Set out exactly, line by line, the stretch of data below that begins at the line containing "POT101: 1k (GND, NET21, wiper" and ends at the line containing "T101: NPN (B", with both ends kept.
[[ RECORDS FOR THE TASK, beginning ]]
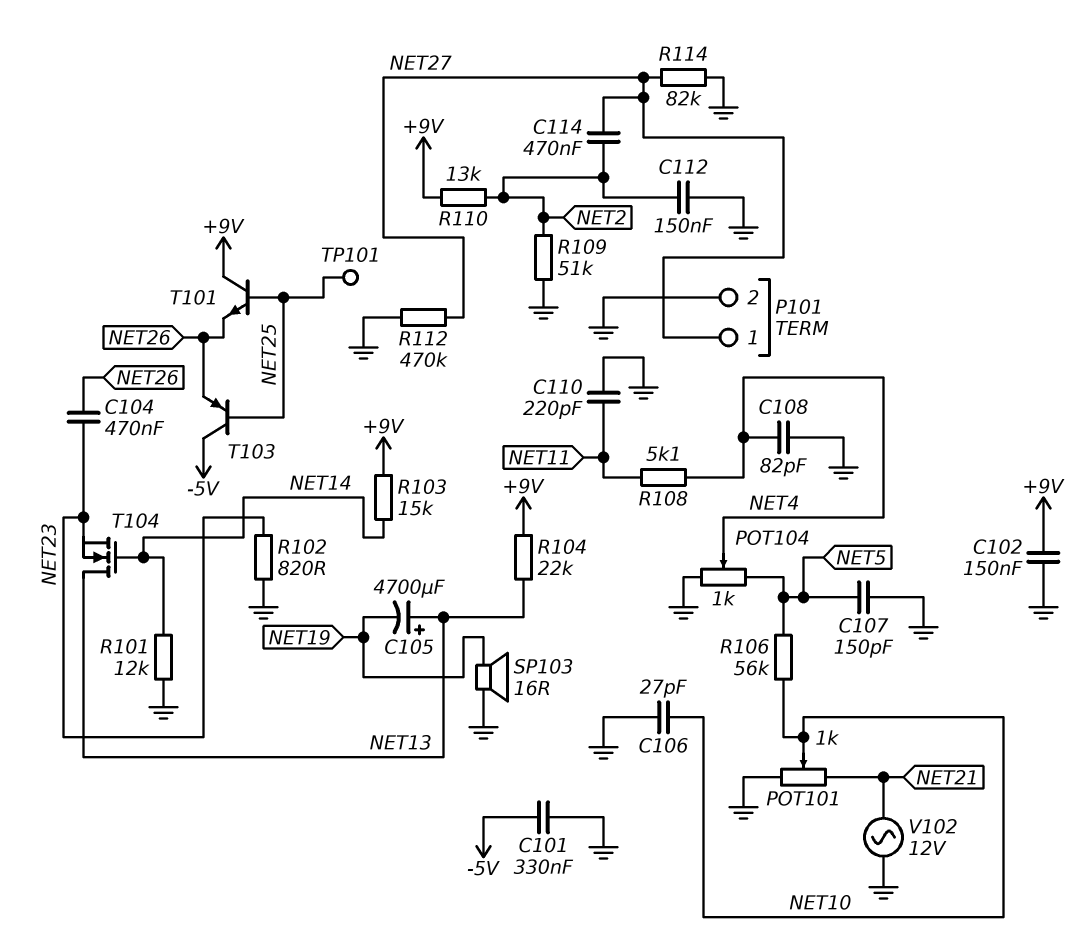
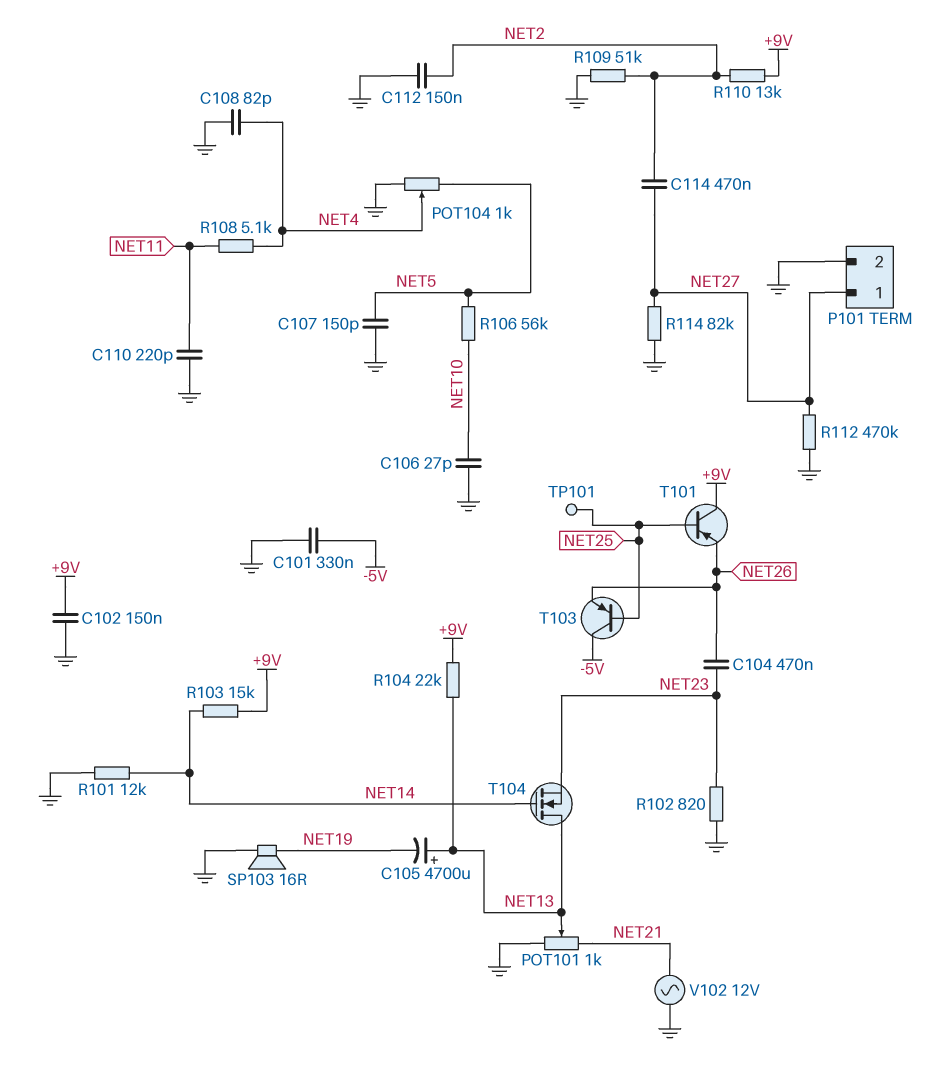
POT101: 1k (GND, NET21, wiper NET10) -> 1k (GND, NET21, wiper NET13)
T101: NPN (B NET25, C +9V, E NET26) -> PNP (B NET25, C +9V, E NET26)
[[ RECORDS FOR THE TASK, end ]]
[[ RECORDS FOR THE TASK, beginning ]]
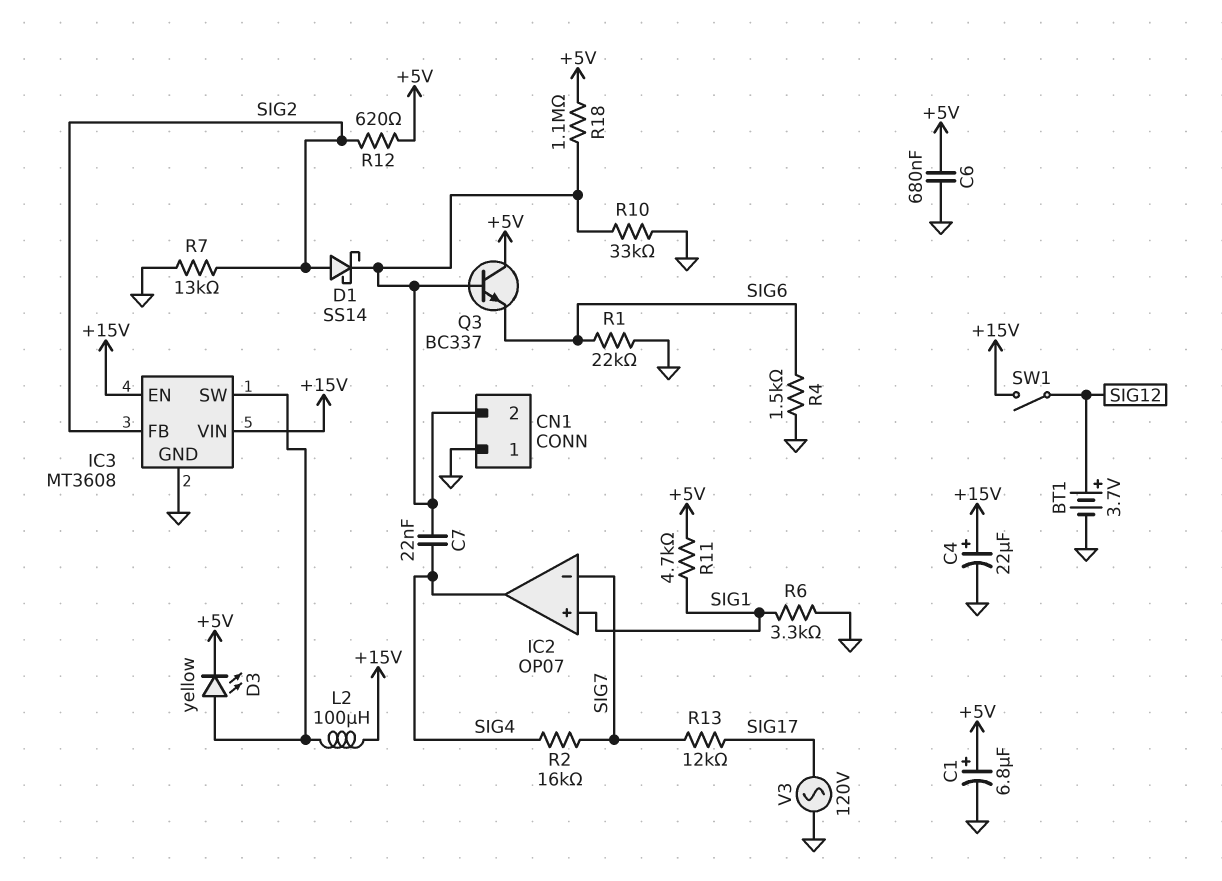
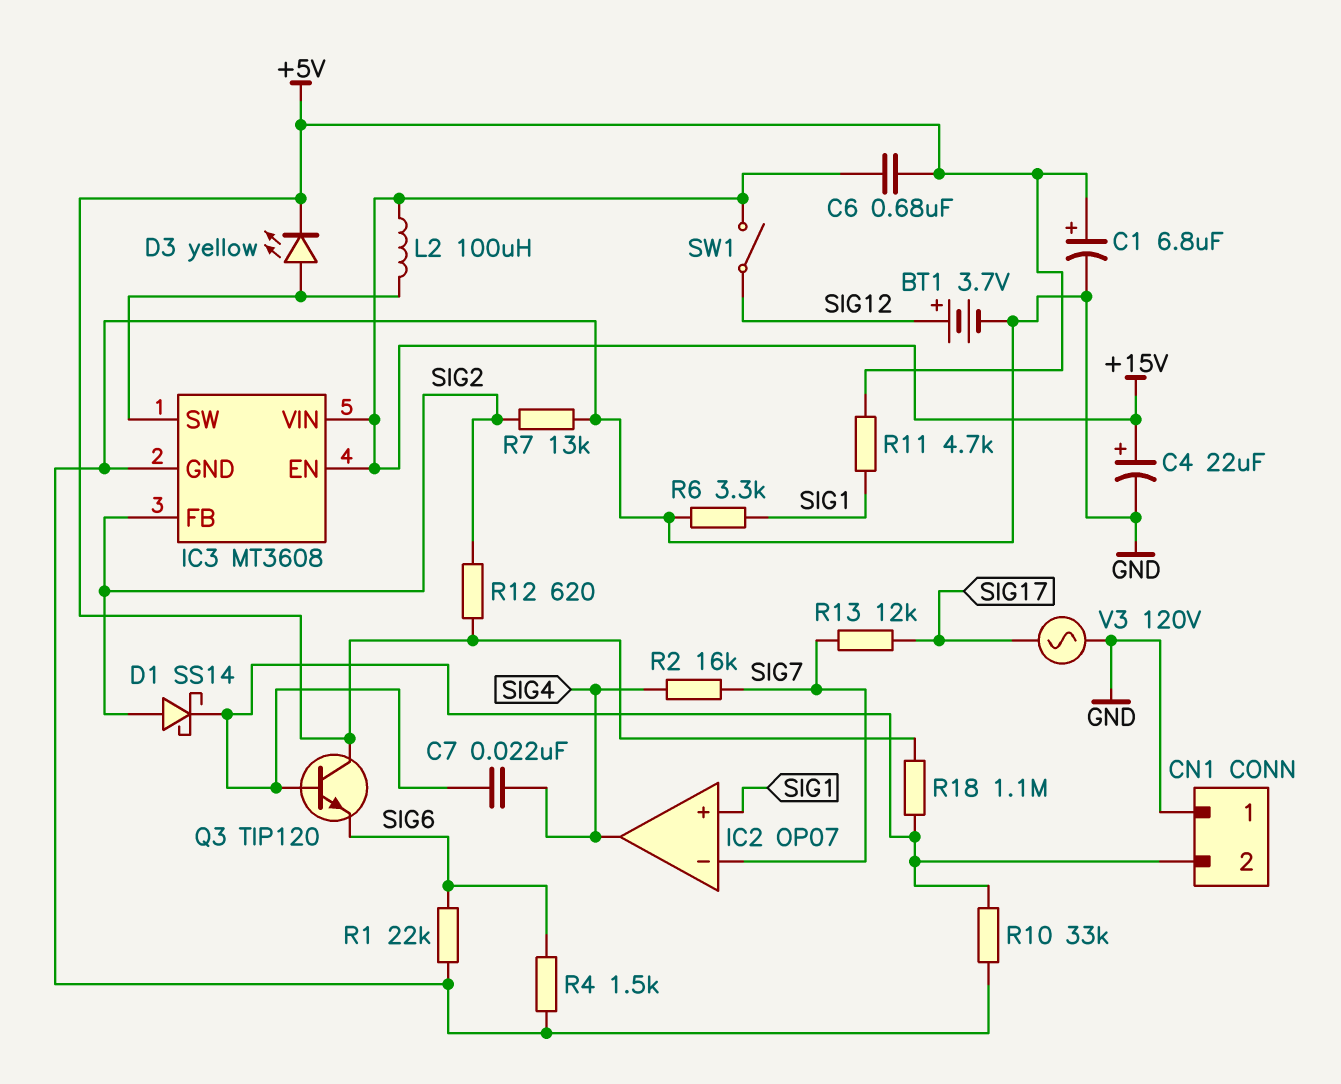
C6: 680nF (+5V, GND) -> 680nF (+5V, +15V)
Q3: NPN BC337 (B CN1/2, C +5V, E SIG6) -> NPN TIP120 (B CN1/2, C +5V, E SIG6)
[[ RECORDS FOR THE TASK, end ]]
[[ RECORDS FOR THE TASK, beginning ]]
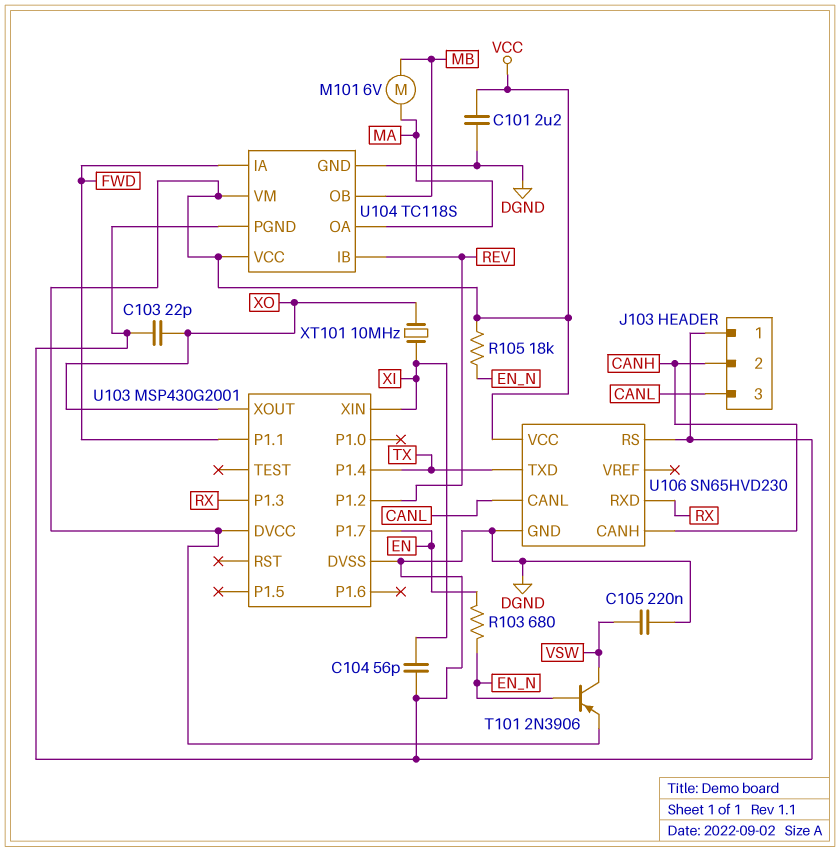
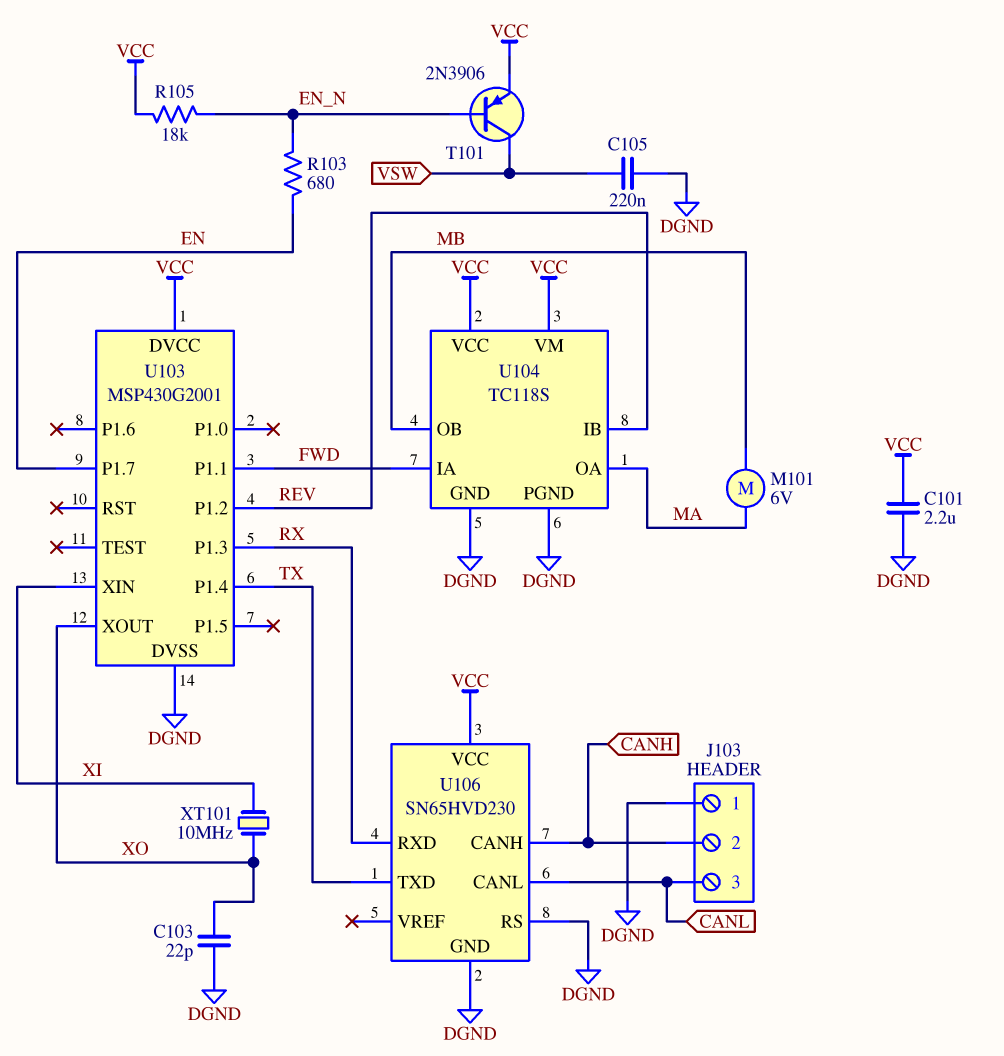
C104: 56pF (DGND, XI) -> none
[[ RECORDS FOR THE TASK, end ]]
RESULT OF THIS EXERCISE:
POT101: 1k (GND, NET21, wiper NET10) -> 1k (GND, NET21, wiper NET13)
T101: NPN (B NET25, C +9V, E NET26) -> PNP (B NET25, C +9V, E NET26)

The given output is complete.